##### STORED DATA #####

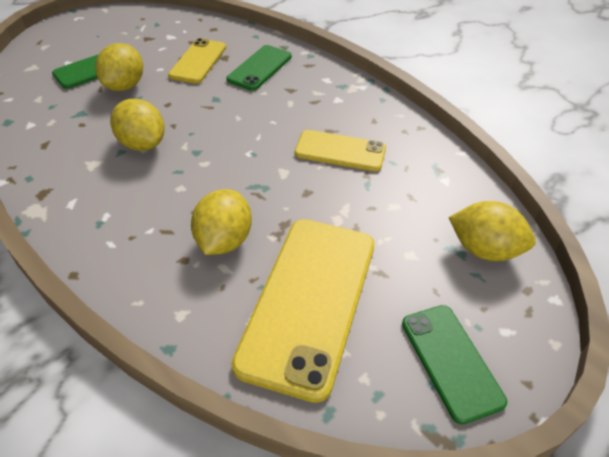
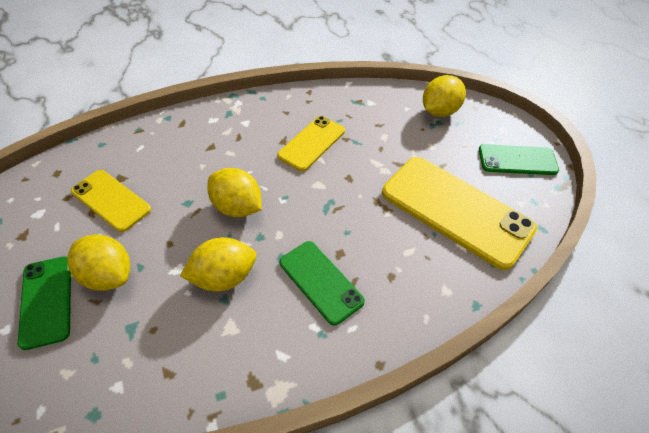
camera: 70 degrees left, 5 degrees up
(224, 240) = (380, 244): yellow lemon -> yellow lemon (237, 207)
(259, 68) = (161, 157): green phone -> green phone (320, 282)

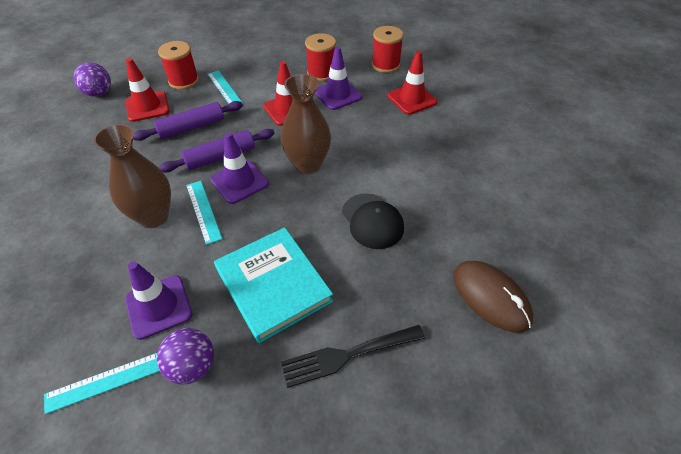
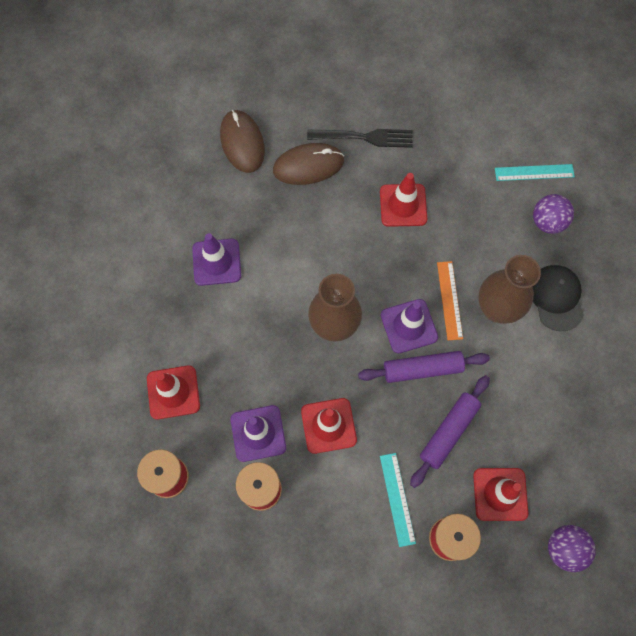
camera: 160 degrees left, 20 degrees up
(159, 306) = (495, 216): purple traffic cone -> purple traffic cone (216, 262)
(191, 127) = (449, 432): purple rolling pin -> purple rolling pin turned 45 degrees counterclockwise
(192, 366) = (473, 164): purple ball -> purple ball (547, 222)
(203, 211) = (449, 300): turquoise ruler -> orange ruler
(273, 285) = (403, 205): turquoise book -> red traffic cone
(372, 221) = (299, 238): black cap -> black cap (556, 298)
(400, 295) = (308, 166): none -> brown mouse

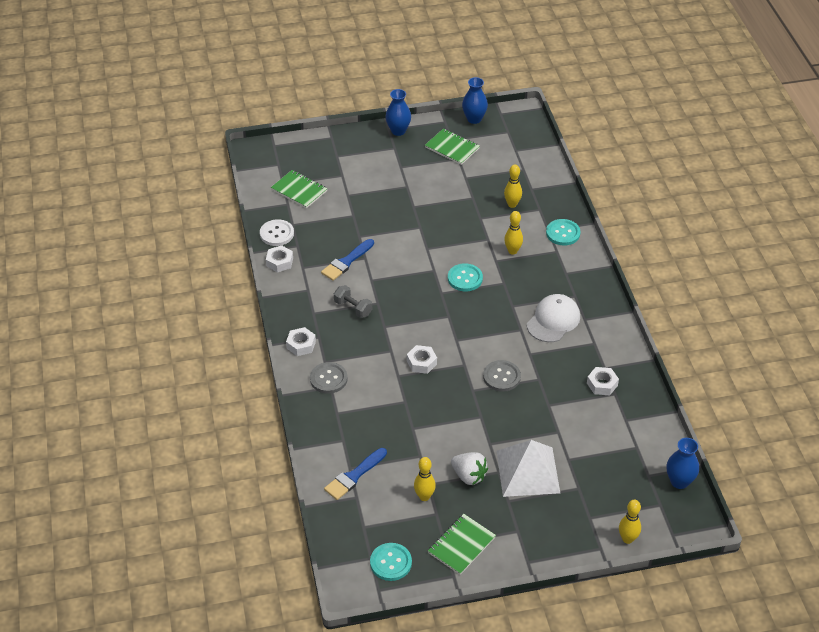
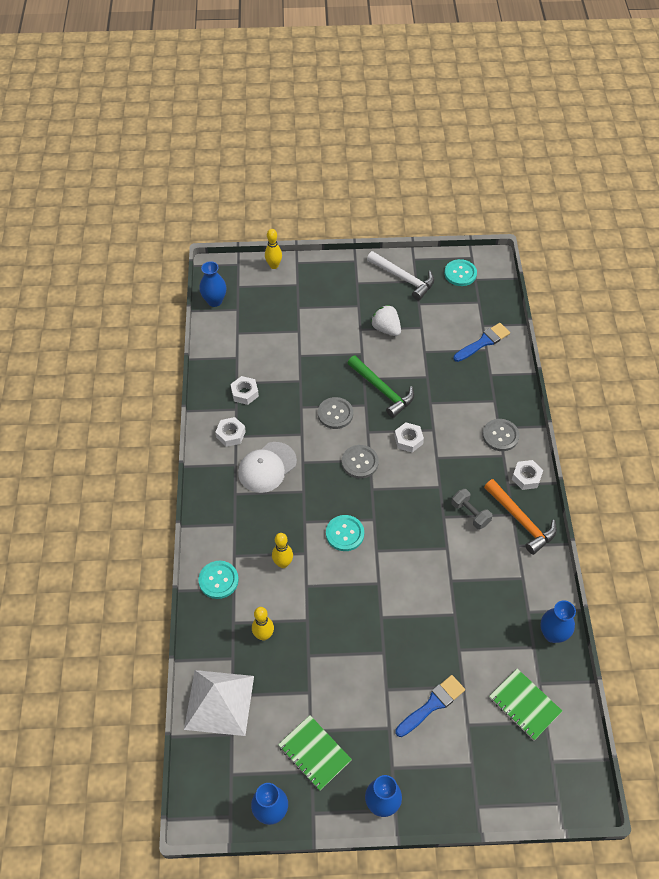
camera: 170 degrees left, 10 degrees up
(277, 234) = (552, 634): white button -> blue vase
(279, 262) = (549, 589): white nut -> white nut (231, 434)
(305, 309) = (521, 520): none -> orange hammer
(346, 262) = (472, 577): blue brush -> blue brush (432, 704)
(424, 496) = (426, 318): yellow bowling pin -> none
(458, 407) = (382, 390): none -> green hammer
(461, 545) = (403, 278): green notebook -> white hammer
(465, 336) = (360, 462): none -> grey button
(528, 471) = (336, 326): white pyramid -> white pyramid (219, 702)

#####

-- WORK REQUEST --
Quote only the lines from the one containing "(461, 545) = (403, 278): green" through the final line of the records, with both ends included.

-- EXPECTED OUTPUT --
(461, 545) = (403, 278): green notebook -> white hammer
(465, 336) = (360, 462): none -> grey button
(528, 471) = (336, 326): white pyramid -> white pyramid (219, 702)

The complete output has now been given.